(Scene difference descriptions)

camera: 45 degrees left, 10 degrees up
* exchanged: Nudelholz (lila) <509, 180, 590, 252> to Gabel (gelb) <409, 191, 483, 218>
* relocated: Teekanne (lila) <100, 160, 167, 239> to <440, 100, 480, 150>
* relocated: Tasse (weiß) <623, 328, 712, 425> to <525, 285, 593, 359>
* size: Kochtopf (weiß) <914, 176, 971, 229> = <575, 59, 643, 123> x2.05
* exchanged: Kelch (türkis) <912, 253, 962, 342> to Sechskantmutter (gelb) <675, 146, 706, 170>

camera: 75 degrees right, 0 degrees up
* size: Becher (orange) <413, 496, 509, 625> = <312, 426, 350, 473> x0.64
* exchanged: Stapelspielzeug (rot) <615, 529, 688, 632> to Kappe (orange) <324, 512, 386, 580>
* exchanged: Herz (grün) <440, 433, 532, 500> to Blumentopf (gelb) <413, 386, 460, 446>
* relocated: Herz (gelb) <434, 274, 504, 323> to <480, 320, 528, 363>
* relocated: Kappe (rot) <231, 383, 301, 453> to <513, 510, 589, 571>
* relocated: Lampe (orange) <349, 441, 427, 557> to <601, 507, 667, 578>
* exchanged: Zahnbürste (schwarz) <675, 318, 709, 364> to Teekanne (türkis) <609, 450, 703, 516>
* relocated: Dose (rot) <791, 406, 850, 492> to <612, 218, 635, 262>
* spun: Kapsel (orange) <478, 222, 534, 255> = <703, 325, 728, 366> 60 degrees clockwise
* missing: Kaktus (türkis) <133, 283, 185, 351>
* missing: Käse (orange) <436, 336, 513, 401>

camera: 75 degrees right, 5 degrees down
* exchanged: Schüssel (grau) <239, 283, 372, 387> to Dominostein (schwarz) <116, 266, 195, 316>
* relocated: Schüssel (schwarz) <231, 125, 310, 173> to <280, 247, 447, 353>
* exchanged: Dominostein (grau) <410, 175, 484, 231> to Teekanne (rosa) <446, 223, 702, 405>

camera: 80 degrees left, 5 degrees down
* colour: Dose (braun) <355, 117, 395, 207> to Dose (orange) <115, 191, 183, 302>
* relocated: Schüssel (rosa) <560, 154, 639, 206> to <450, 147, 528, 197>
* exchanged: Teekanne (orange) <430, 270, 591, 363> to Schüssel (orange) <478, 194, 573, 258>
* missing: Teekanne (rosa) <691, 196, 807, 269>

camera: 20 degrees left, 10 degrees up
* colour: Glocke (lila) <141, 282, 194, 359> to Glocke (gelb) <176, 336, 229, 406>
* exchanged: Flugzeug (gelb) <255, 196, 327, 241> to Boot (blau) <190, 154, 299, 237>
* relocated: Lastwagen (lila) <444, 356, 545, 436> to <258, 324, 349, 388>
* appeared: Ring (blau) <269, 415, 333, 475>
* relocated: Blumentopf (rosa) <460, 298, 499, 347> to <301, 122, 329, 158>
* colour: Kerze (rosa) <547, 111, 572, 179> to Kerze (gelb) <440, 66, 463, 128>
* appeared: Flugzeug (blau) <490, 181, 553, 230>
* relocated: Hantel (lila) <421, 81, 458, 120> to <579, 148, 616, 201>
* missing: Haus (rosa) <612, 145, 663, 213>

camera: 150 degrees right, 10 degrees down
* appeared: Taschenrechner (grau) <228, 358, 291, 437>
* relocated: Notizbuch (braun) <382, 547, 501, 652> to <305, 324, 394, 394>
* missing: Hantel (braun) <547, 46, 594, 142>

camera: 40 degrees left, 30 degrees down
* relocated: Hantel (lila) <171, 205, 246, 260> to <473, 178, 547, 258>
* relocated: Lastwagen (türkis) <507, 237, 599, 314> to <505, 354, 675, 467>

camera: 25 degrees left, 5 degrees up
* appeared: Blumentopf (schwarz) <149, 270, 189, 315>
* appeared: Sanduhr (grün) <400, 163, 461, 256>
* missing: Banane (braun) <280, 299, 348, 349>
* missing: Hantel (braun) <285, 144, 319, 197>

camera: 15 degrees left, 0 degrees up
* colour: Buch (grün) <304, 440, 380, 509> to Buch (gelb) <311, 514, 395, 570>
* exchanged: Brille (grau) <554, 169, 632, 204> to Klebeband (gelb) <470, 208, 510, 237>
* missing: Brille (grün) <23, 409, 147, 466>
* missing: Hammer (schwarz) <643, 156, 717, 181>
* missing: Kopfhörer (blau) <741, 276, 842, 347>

_Exercise details_
Give back the entries above exactly as they are, from their first line through the line that contains "643, 123> x2.05", both included, with nothing else.

_Output for this task_
camera: 45 degrees left, 10 degrees up
* exchanged: Nudelholz (lila) <509, 180, 590, 252> to Gabel (gelb) <409, 191, 483, 218>
* relocated: Teekanne (lila) <100, 160, 167, 239> to <440, 100, 480, 150>
* relocated: Tasse (weiß) <623, 328, 712, 425> to <525, 285, 593, 359>
* size: Kochtopf (weiß) <914, 176, 971, 229> = <575, 59, 643, 123> x2.05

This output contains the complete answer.